(Saved data entries)
Start of Block
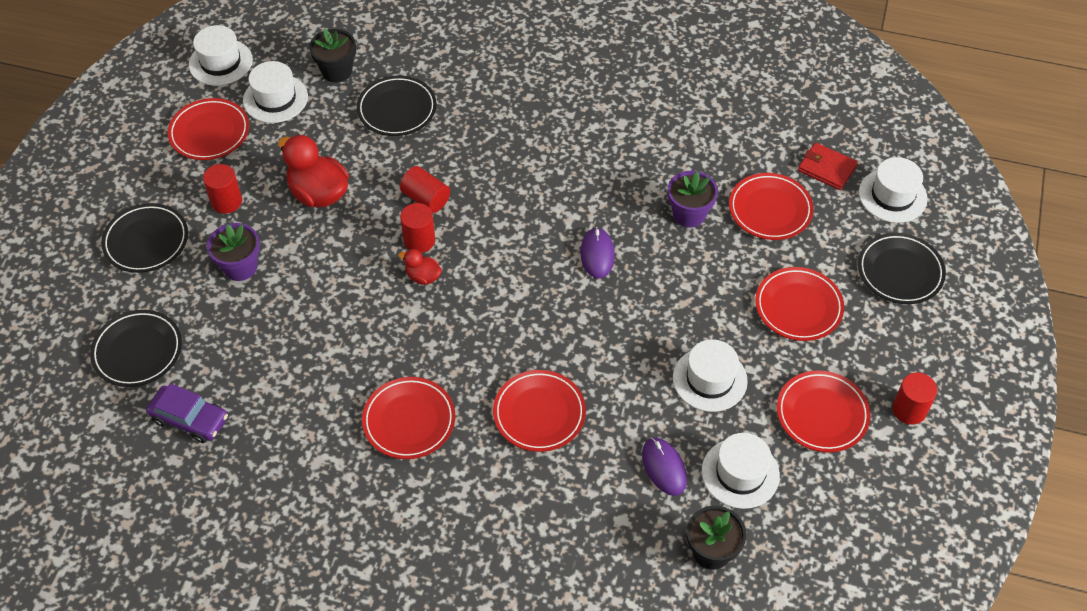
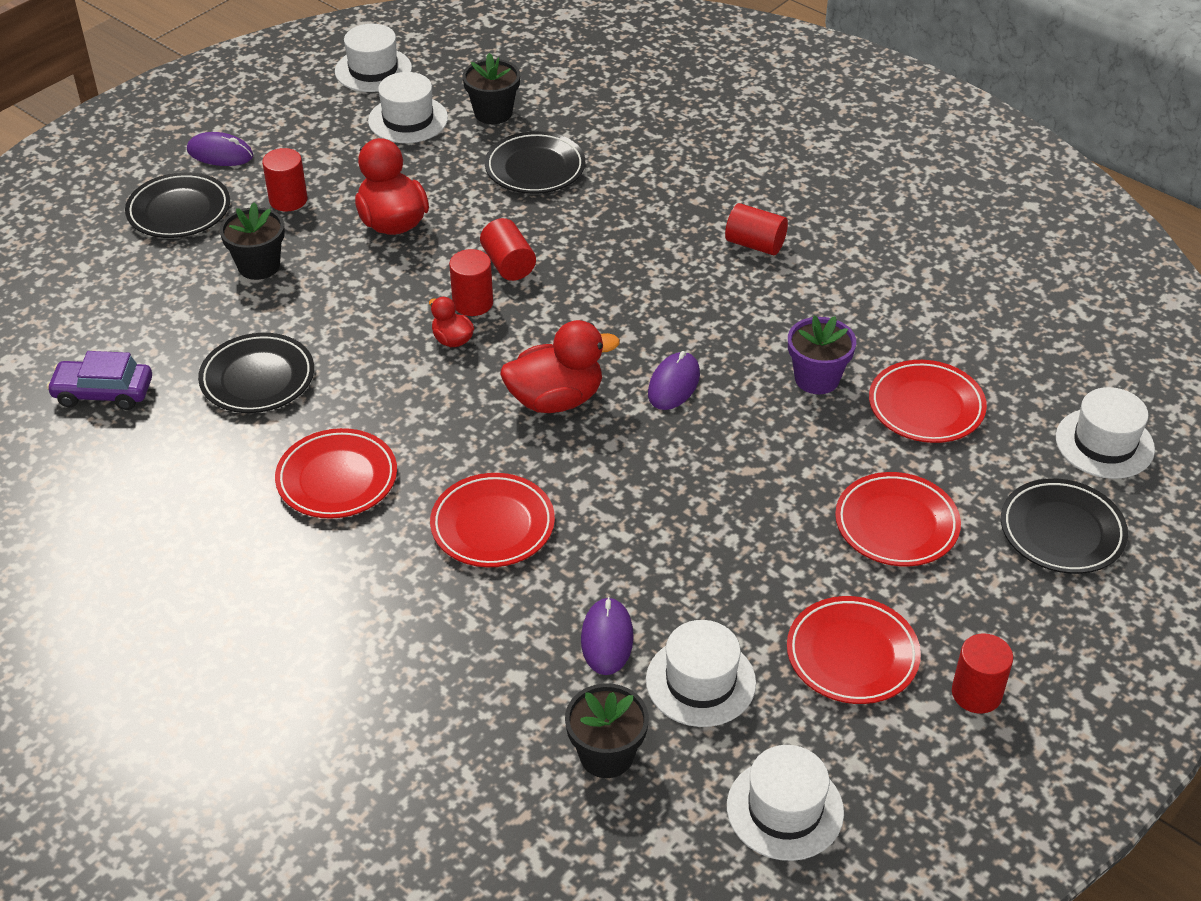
camera: 25 degrees right, 10 degrees down
(138, 351) = (96, 310): black plate -> black plate (257, 378)
(146, 178) = (220, 153): none -> purple mouse
(190, 419) = (103, 393): purple car -> purple car turned 135 degrees clockwise
(209, 132) = (316, 131): red plate -> none
(240, 267) = (259, 266): purple flower pot -> black flower pot
(524, 297) = (556, 399): none -> red duck
(589, 120) = (755, 244): none -> red cylinder
(709, 379) = (728, 564): white hat -> white hat (785, 809)
(826, 168) = (1031, 385): red wallet -> none

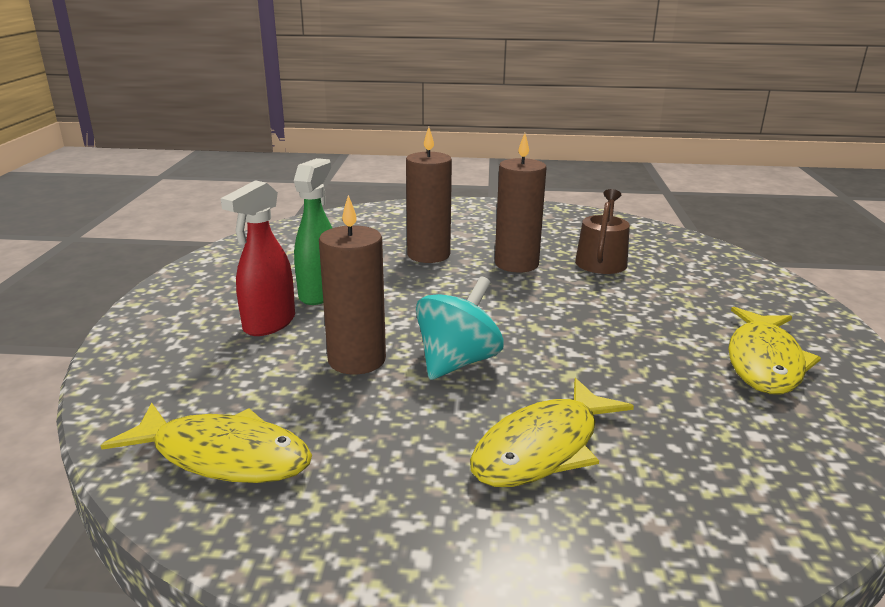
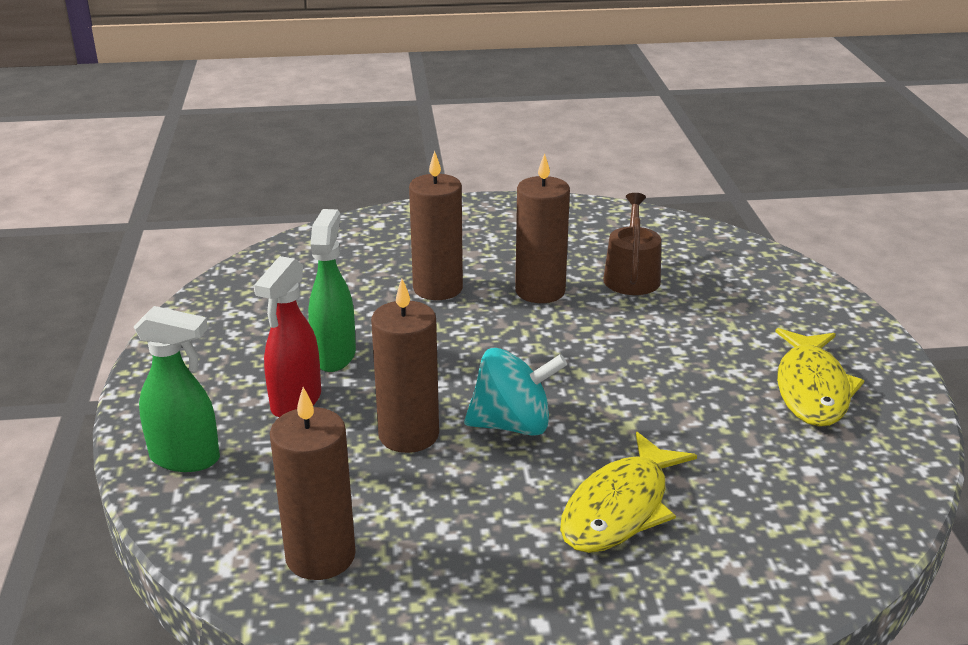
camera: 10 degrees left, 5 degrees up
(150, 357) = (186, 458): none -> green spray bottle
(223, 456) = (320, 556): yellow fish -> brown candle
(457, 362) = (513, 425): turquoise spinning top -> turquoise spinning top turned 60 degrees clockwise

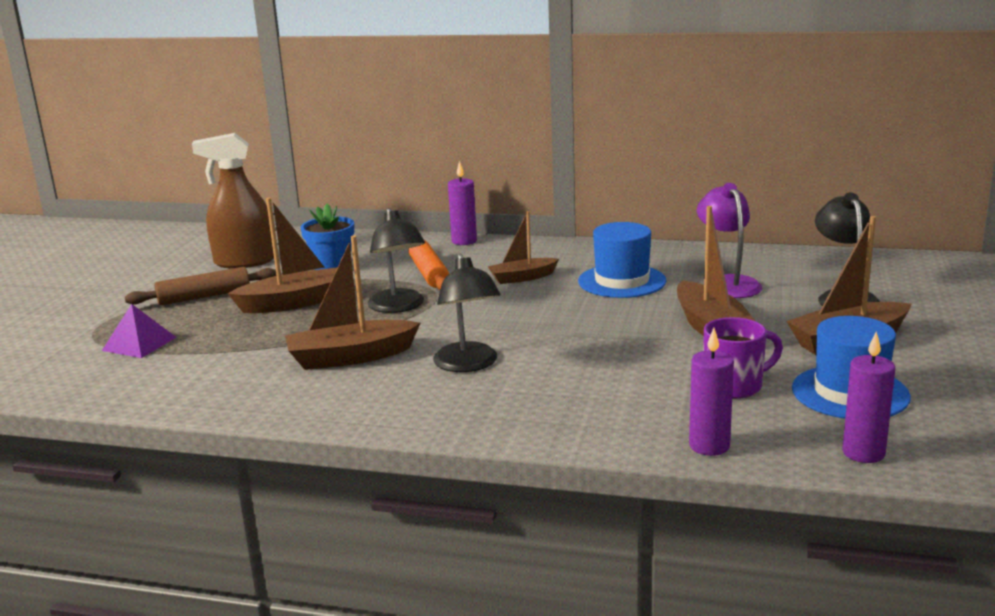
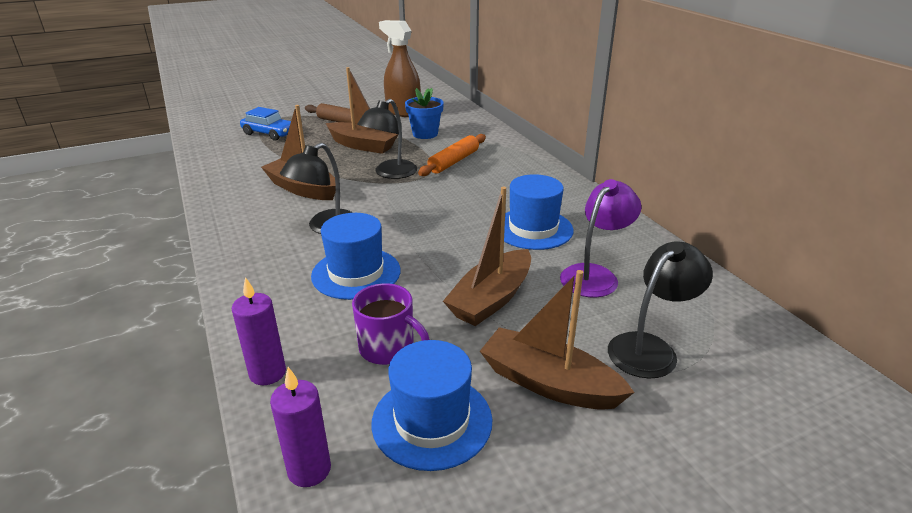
camera: 50 degrees right, 10 degrees up
(139, 343) = (269, 133): purple pyramid -> blue car
(464, 241) = (522, 151): purple candle -> none
(522, 278) = (488, 192): brown boat -> none
(588, 371) = (356, 273): none -> blue hat

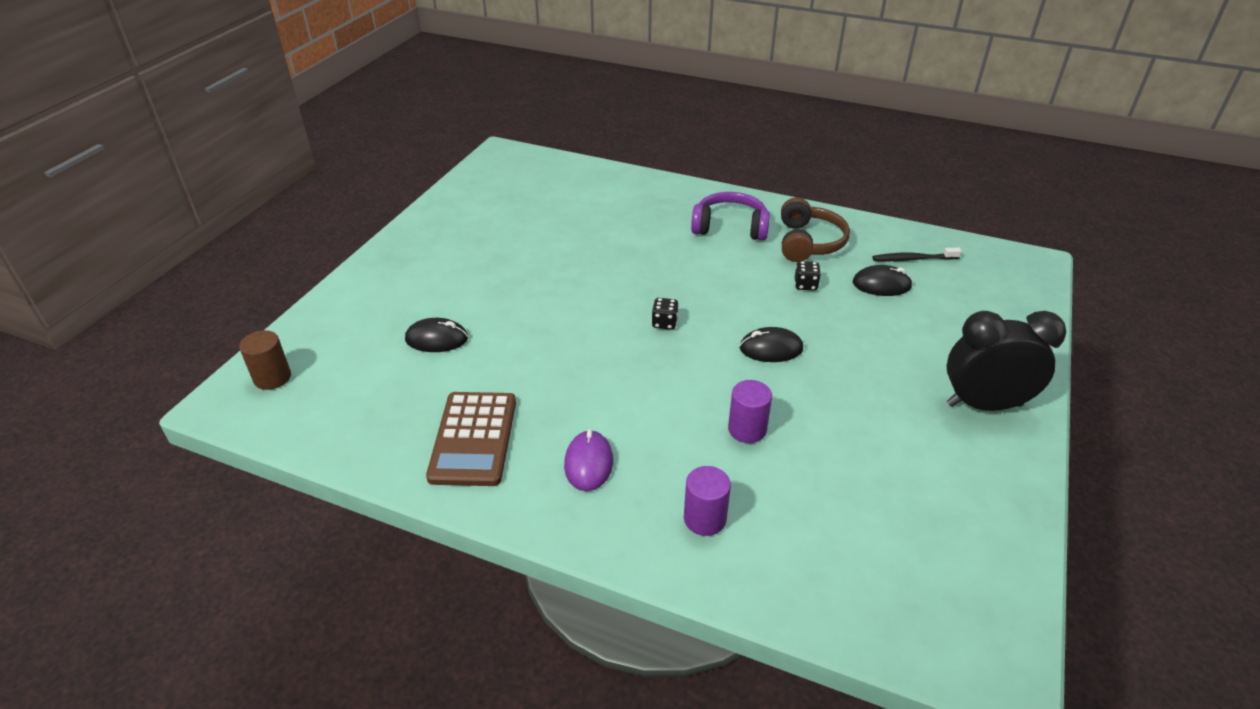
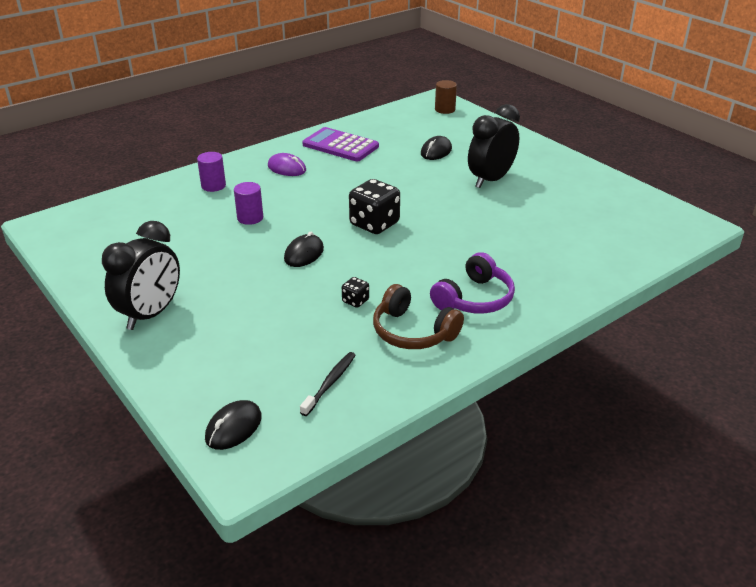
camera: 120 degrees right, 5 degrees down
(473, 439) = (340, 146): brown calculator -> purple calculator
(492, 275) = (490, 180): none -> black clock
(664, 323) = (374, 224): black dice -> black dice, size x2.11
(881, 285) = (315, 341): black mouse -> black mouse (233, 427)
End of Block
# Exercise:
Each line in the data that holds the string "mouse" needs to be copied.

# Reply:
(146, 178) = (220, 153): none -> purple mouse
(881, 285) = (315, 341): black mouse -> black mouse (233, 427)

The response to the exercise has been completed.